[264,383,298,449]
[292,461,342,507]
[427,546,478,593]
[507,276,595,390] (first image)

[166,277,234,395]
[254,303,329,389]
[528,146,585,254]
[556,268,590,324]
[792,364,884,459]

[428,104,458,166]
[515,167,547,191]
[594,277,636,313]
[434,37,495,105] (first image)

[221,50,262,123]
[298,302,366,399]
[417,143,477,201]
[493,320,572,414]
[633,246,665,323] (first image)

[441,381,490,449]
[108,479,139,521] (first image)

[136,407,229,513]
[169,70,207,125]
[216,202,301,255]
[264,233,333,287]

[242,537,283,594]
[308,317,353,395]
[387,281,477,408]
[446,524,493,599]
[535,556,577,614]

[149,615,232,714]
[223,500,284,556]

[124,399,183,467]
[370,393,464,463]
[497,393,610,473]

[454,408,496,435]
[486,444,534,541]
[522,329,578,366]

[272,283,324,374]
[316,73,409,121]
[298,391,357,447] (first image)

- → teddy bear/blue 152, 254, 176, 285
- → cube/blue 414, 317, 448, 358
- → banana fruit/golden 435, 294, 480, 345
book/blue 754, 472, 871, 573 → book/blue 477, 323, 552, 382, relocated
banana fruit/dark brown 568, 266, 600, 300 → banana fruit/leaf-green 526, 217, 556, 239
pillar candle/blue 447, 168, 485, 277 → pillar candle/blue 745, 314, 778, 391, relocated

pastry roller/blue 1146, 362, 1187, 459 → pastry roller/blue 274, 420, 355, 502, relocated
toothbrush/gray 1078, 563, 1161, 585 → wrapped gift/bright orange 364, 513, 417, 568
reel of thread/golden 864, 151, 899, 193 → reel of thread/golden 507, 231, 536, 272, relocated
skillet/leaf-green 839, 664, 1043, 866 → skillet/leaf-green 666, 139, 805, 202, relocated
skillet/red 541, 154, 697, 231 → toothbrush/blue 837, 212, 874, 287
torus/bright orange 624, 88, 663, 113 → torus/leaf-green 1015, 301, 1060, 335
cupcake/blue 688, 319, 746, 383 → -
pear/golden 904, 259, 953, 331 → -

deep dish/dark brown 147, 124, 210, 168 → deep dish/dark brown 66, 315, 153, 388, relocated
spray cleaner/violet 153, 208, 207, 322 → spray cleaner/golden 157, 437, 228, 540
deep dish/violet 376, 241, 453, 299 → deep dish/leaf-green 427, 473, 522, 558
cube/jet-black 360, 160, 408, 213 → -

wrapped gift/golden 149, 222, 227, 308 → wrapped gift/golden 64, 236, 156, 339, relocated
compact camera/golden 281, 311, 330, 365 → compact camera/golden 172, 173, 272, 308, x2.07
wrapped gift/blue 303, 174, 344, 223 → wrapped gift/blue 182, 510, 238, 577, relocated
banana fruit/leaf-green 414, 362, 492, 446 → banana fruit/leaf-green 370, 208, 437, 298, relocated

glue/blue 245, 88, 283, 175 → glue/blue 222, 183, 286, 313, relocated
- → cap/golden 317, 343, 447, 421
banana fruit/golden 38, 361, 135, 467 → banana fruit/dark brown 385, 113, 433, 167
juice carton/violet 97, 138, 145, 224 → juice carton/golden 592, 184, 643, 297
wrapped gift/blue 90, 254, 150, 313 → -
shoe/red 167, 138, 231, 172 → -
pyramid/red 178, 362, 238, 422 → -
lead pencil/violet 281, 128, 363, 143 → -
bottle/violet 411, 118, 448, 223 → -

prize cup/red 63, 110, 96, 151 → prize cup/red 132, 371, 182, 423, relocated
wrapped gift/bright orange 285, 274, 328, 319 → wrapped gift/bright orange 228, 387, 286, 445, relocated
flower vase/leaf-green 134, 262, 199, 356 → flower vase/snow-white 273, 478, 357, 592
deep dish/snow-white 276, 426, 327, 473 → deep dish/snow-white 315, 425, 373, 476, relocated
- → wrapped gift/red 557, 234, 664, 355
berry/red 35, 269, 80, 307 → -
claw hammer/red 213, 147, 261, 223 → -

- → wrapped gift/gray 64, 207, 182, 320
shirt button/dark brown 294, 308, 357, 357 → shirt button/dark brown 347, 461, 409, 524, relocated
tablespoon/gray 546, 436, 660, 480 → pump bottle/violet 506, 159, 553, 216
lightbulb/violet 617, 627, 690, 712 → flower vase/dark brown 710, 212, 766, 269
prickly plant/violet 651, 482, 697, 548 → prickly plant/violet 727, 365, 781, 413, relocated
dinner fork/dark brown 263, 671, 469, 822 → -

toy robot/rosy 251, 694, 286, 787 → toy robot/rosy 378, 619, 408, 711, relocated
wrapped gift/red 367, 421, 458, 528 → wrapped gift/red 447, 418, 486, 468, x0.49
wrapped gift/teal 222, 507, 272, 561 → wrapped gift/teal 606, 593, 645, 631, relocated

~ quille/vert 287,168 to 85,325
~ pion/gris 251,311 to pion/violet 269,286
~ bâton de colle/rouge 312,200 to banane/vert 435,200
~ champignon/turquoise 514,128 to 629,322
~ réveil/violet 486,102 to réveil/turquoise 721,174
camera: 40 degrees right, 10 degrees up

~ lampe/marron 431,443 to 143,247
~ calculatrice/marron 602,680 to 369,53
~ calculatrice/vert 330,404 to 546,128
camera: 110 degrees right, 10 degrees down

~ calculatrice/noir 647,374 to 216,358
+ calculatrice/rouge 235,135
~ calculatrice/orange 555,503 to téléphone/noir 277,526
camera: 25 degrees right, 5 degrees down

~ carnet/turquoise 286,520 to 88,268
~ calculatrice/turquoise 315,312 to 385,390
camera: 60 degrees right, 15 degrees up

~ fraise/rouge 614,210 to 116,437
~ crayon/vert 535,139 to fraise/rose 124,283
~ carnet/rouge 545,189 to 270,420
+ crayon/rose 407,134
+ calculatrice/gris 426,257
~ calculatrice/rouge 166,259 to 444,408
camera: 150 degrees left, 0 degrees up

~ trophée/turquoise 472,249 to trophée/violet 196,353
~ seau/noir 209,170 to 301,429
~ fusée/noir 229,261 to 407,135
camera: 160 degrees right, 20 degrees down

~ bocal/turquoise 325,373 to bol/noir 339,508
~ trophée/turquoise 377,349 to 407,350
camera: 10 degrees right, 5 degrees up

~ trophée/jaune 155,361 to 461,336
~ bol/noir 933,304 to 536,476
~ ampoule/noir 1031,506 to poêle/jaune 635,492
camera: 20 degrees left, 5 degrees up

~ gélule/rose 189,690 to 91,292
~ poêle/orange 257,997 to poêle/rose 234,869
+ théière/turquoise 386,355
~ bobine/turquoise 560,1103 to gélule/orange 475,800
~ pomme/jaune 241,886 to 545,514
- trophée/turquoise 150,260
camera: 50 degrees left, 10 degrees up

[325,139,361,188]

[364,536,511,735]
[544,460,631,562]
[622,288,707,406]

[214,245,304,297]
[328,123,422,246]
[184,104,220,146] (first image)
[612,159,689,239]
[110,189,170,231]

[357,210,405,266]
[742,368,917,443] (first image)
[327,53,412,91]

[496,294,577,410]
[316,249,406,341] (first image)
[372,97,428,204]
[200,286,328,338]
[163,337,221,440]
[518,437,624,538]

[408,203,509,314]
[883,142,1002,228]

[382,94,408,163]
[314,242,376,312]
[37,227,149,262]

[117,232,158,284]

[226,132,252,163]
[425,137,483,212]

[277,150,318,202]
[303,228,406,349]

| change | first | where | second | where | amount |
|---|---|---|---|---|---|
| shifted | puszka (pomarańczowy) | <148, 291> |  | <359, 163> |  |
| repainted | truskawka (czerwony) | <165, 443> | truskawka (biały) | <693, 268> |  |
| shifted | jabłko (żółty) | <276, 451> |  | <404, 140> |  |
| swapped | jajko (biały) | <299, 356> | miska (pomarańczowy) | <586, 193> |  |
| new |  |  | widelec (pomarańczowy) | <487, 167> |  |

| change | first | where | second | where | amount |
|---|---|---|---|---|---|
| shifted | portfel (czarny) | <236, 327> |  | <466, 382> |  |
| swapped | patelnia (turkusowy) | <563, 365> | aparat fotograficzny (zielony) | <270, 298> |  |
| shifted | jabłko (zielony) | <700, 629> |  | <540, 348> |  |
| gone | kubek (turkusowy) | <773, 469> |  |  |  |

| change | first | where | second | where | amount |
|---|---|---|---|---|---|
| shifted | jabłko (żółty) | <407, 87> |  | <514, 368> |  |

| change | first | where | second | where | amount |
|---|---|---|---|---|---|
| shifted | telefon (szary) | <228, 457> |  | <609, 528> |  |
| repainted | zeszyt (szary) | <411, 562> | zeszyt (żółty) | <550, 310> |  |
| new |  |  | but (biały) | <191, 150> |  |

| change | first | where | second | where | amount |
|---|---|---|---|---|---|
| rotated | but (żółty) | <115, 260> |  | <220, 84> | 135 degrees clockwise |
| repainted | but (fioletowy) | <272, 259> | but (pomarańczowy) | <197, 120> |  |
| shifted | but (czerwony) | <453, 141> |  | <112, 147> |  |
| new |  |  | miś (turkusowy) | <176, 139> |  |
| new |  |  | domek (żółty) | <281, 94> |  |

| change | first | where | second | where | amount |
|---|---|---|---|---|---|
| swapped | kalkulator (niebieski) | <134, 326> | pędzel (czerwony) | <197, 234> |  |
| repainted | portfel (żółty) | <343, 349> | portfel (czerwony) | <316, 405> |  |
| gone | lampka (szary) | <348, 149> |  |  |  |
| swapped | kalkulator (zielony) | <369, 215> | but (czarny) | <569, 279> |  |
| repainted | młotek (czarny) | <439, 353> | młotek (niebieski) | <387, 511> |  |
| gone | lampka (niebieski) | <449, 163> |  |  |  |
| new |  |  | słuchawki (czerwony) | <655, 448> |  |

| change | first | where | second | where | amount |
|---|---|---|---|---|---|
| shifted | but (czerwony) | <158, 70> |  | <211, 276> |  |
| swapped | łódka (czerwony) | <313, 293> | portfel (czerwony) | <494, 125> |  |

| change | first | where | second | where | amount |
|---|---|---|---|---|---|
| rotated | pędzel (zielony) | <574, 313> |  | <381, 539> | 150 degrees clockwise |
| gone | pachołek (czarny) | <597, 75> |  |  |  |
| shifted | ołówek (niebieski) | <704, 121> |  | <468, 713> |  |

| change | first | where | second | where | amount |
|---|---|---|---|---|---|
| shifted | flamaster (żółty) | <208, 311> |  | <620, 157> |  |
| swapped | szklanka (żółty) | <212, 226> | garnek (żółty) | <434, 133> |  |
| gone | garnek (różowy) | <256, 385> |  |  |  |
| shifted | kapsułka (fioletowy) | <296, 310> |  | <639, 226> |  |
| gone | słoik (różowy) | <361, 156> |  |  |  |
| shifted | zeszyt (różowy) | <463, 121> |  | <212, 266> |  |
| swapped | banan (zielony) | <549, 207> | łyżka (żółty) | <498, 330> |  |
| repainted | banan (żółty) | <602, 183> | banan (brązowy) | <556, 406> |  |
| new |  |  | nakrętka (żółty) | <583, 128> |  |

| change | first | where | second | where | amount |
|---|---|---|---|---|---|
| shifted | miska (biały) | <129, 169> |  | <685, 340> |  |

_Work order_
Output the material above exactly, but only from the line that carries "[507,276,595,390] (first image)" through the line that carries "- → banana fruit/golden 435, 294, 480, 345".

_Exercise result_
[507,276,595,390] (first image)

[166,277,234,395]
[254,303,329,389]
[528,146,585,254]
[556,268,590,324]
[792,364,884,459]

[428,104,458,166]
[515,167,547,191]
[594,277,636,313]
[434,37,495,105] (first image)

[221,50,262,123]
[298,302,366,399]
[417,143,477,201]
[493,320,572,414]
[633,246,665,323] (first image)

[441,381,490,449]
[108,479,139,521] (first image)

[136,407,229,513]
[169,70,207,125]
[216,202,301,255]
[264,233,333,287]

[242,537,283,594]
[308,317,353,395]
[387,281,477,408]
[446,524,493,599]
[535,556,577,614]

[149,615,232,714]
[223,500,284,556]

[124,399,183,467]
[370,393,464,463]
[497,393,610,473]

[454,408,496,435]
[486,444,534,541]
[522,329,578,366]

[272,283,324,374]
[316,73,409,121]
[298,391,357,447] (first image)

- → teddy bear/blue 152, 254, 176, 285
- → cube/blue 414, 317, 448, 358
- → banana fruit/golden 435, 294, 480, 345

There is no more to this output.